- _Exercise aim_: Each line of the data is to be output verbatim, with the images removed.

Data below: Begin

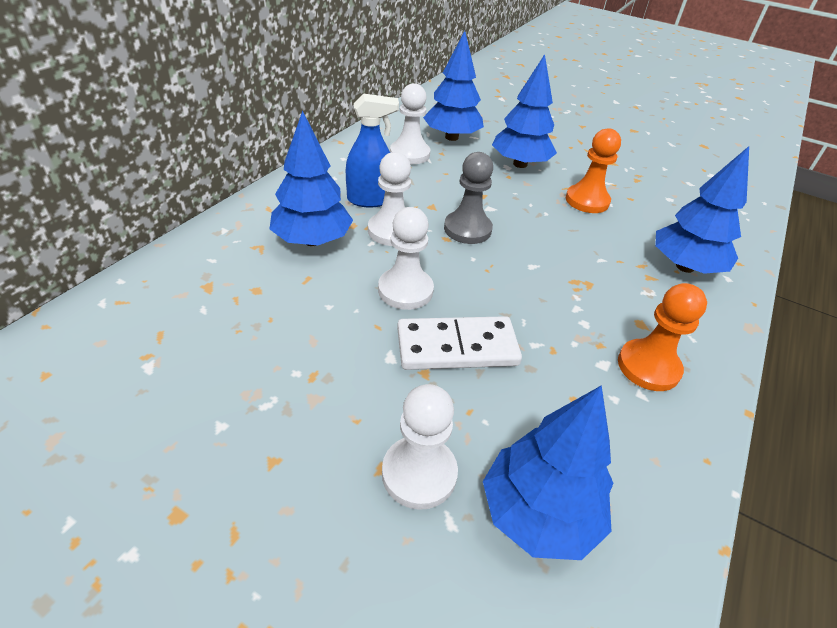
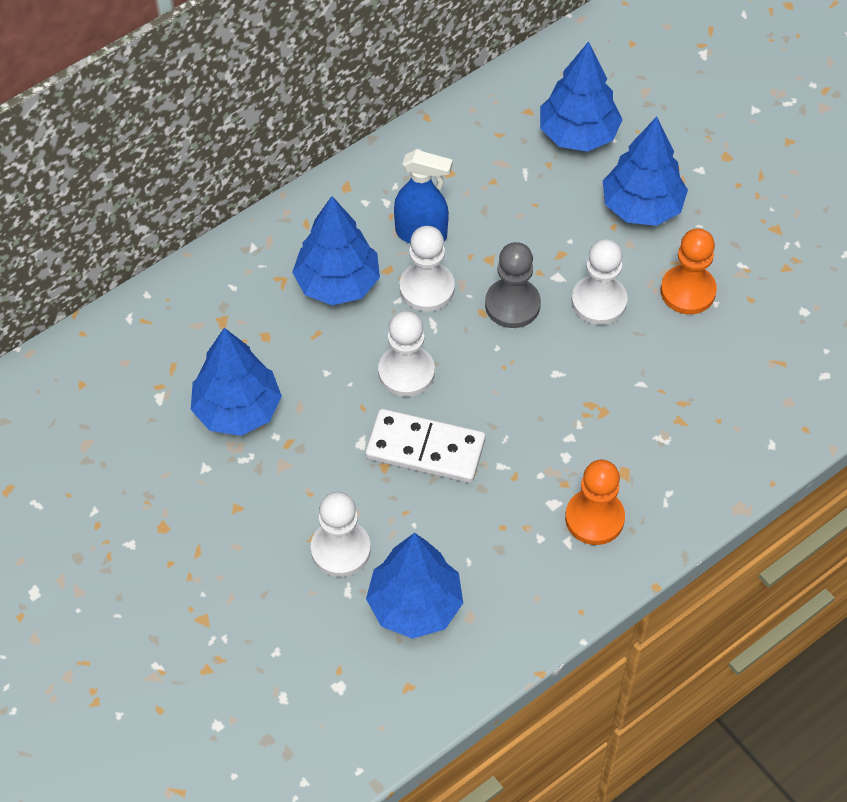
camera: 25 degrees right, 15 degrees up
(410, 154) = (505, 159): white pawn -> white pawn (599, 301)
(684, 267) = (732, 417): blue tree -> blue tree (237, 410)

Data below: End

- _Response to the exercise_:
camera: 25 degrees right, 15 degrees up
(410, 154) = (505, 159): white pawn -> white pawn (599, 301)
(684, 267) = (732, 417): blue tree -> blue tree (237, 410)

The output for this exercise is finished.